Find the line with "green triangle: (349, 184)" and the line with "blue trapezoid: (124, 336)" in the entries below; output exactly those two lines, every line between them, and no others.

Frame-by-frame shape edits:
______________________________
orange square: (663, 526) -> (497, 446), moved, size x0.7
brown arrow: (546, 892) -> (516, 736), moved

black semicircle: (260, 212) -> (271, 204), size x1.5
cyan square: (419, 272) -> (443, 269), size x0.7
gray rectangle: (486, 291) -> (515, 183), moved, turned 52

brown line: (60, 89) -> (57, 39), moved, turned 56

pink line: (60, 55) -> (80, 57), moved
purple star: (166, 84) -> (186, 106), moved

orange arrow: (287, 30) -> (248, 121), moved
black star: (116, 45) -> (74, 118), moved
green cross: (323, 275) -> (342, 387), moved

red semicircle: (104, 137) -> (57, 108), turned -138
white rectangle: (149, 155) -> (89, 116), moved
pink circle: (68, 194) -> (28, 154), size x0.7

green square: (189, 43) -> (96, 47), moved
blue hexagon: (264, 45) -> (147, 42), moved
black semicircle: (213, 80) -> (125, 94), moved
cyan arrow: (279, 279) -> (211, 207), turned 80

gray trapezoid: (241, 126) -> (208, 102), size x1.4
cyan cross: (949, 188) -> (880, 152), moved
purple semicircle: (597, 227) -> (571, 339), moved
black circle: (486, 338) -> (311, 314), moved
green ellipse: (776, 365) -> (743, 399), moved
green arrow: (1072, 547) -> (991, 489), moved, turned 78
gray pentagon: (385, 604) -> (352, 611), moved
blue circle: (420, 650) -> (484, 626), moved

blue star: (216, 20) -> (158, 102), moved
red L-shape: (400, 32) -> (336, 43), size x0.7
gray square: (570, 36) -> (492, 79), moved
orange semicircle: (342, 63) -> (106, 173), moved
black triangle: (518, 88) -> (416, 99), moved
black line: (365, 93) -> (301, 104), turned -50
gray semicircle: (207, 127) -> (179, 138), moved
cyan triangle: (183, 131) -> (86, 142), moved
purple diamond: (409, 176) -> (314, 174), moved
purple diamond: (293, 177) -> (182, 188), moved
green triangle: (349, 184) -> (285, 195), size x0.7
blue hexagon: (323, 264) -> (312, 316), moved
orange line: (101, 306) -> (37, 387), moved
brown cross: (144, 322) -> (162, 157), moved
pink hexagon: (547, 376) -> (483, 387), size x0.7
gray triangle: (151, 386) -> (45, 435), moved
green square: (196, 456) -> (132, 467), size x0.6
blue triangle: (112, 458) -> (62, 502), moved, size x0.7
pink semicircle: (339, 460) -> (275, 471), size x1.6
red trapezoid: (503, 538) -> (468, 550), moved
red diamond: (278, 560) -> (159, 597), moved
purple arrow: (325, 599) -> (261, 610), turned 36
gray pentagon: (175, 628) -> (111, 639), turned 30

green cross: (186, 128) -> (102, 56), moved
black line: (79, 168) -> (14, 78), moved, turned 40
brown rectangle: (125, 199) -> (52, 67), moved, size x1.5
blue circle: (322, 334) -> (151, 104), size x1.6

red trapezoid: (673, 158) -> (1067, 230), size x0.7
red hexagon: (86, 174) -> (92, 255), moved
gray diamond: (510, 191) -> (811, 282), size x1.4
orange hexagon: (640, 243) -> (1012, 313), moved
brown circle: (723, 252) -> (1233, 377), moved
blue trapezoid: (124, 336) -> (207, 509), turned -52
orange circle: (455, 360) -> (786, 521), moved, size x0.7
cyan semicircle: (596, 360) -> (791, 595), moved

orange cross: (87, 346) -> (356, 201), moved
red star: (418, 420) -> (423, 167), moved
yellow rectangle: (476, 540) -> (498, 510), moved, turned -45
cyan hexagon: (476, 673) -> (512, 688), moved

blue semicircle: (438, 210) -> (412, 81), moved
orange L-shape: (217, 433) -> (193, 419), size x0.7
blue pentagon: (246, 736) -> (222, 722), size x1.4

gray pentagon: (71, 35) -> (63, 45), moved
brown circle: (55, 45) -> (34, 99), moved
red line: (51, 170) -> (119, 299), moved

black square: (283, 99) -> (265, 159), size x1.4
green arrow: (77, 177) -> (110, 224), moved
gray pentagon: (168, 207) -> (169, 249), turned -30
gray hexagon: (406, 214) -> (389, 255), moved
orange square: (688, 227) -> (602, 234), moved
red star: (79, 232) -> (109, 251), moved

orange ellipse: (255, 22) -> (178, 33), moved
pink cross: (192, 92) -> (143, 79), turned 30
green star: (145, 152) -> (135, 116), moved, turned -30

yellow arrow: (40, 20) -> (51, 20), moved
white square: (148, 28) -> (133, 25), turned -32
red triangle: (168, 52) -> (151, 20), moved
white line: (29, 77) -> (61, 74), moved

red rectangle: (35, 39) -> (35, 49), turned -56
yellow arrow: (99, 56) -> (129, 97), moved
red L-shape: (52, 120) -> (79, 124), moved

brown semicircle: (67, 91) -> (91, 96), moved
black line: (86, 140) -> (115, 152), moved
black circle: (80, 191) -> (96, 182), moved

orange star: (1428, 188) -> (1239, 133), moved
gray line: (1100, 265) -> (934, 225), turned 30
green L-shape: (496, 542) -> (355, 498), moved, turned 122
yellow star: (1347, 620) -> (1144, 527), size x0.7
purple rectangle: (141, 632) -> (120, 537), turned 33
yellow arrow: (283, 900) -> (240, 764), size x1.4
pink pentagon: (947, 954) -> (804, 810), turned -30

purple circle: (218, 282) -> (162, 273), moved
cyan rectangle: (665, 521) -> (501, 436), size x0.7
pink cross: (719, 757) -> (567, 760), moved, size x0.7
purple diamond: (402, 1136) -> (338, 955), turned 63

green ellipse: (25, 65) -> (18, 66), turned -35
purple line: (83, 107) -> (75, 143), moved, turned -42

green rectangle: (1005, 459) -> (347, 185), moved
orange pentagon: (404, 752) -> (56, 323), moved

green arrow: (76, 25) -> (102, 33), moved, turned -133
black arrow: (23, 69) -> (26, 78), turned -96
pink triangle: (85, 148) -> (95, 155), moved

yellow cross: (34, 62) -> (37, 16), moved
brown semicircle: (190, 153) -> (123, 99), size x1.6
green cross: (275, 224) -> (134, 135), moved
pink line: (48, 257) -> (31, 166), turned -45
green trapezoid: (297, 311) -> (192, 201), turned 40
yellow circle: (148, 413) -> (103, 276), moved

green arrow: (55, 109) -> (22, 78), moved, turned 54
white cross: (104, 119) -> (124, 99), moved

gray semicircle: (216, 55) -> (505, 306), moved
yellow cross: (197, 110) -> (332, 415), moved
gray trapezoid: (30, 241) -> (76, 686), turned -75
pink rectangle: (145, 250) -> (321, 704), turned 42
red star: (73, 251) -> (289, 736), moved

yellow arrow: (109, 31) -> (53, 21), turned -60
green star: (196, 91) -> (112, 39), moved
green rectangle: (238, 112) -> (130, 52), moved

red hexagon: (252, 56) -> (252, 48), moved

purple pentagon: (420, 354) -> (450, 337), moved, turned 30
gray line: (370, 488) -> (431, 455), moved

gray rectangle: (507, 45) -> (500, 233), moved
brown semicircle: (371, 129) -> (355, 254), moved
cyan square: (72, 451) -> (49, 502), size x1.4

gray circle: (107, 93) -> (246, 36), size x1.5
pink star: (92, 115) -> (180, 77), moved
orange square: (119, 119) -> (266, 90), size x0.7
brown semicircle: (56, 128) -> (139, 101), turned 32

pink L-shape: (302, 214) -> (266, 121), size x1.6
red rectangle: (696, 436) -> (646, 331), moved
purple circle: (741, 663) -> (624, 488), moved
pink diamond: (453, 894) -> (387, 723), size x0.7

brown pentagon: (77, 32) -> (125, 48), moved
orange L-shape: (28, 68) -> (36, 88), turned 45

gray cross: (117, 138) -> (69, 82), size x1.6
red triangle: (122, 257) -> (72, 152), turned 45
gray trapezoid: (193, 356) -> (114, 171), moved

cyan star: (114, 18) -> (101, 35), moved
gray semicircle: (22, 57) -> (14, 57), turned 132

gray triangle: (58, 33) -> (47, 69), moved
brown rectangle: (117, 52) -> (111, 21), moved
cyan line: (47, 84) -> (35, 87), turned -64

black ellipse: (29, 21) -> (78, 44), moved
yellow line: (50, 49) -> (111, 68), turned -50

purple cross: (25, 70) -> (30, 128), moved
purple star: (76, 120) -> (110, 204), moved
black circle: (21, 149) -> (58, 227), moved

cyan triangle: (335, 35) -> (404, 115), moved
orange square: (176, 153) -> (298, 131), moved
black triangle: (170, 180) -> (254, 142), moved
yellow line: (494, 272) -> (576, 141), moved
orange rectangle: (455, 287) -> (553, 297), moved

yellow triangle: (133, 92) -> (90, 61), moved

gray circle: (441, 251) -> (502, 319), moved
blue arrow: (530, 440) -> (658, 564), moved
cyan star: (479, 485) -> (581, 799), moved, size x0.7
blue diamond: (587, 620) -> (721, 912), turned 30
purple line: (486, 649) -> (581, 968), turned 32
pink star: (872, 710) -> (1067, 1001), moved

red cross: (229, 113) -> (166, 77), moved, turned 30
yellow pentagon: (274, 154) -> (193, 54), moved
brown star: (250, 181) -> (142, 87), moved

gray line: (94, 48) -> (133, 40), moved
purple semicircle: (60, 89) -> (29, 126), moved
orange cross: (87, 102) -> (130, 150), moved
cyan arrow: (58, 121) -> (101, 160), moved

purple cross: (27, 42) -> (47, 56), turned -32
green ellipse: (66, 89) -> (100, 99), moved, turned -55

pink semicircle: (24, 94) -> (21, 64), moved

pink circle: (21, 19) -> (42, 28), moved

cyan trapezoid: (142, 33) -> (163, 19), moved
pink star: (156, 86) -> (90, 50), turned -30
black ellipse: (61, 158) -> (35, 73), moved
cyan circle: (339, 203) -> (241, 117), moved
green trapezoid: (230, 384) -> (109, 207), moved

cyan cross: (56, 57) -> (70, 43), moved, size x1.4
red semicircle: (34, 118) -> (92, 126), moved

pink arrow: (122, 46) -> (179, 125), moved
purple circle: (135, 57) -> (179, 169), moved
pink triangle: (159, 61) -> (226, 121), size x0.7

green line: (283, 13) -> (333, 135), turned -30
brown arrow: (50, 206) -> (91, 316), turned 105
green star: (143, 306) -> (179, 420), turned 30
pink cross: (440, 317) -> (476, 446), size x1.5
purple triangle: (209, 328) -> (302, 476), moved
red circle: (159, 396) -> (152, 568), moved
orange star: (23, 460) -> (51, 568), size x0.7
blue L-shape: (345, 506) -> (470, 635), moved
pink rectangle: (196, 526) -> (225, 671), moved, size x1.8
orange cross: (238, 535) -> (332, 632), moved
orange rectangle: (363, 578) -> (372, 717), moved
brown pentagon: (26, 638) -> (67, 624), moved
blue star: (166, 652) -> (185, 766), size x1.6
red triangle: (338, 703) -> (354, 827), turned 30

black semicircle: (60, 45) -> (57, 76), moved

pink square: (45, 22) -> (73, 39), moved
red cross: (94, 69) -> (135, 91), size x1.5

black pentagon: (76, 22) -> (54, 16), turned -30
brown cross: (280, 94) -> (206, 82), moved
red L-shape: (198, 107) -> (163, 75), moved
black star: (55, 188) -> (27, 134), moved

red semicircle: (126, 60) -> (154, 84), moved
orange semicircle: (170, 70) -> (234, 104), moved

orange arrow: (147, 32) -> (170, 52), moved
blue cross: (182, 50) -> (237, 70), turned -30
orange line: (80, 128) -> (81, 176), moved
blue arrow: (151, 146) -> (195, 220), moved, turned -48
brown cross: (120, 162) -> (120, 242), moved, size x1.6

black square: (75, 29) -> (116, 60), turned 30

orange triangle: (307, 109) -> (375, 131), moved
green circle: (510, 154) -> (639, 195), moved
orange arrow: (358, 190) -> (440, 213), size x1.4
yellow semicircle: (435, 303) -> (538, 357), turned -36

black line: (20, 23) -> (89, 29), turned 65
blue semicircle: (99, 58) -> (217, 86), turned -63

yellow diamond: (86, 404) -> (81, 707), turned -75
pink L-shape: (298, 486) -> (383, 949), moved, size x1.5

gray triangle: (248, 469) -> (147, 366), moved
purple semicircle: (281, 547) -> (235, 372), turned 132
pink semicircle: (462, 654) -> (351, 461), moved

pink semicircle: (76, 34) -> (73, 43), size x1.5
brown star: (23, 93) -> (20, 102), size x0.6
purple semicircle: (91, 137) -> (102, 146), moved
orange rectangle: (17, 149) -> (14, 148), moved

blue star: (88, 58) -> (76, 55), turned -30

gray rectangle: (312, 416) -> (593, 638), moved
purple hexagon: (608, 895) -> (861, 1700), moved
______________________________
#### Result of this task
green triangle: (349, 184) -> (285, 195), size x0.7
blue hexagon: (323, 264) -> (312, 316), moved
orange line: (101, 306) -> (37, 387), moved
brown cross: (144, 322) -> (162, 157), moved
pink hexagon: (547, 376) -> (483, 387), size x0.7
gray triangle: (151, 386) -> (45, 435), moved
green square: (196, 456) -> (132, 467), size x0.6
blue triangle: (112, 458) -> (62, 502), moved, size x0.7
pink semicircle: (339, 460) -> (275, 471), size x1.6
red trapezoid: (503, 538) -> (468, 550), moved
red diamond: (278, 560) -> (159, 597), moved
purple arrow: (325, 599) -> (261, 610), turned 36
gray pentagon: (175, 628) -> (111, 639), turned 30

green cross: (186, 128) -> (102, 56), moved
black line: (79, 168) -> (14, 78), moved, turned 40
brown rectangle: (125, 199) -> (52, 67), moved, size x1.5
blue circle: (322, 334) -> (151, 104), size x1.6

red trapezoid: (673, 158) -> (1067, 230), size x0.7
red hexagon: (86, 174) -> (92, 255), moved
gray diamond: (510, 191) -> (811, 282), size x1.4
orange hexagon: (640, 243) -> (1012, 313), moved
brown circle: (723, 252) -> (1233, 377), moved
blue trapezoid: (124, 336) -> (207, 509), turned -52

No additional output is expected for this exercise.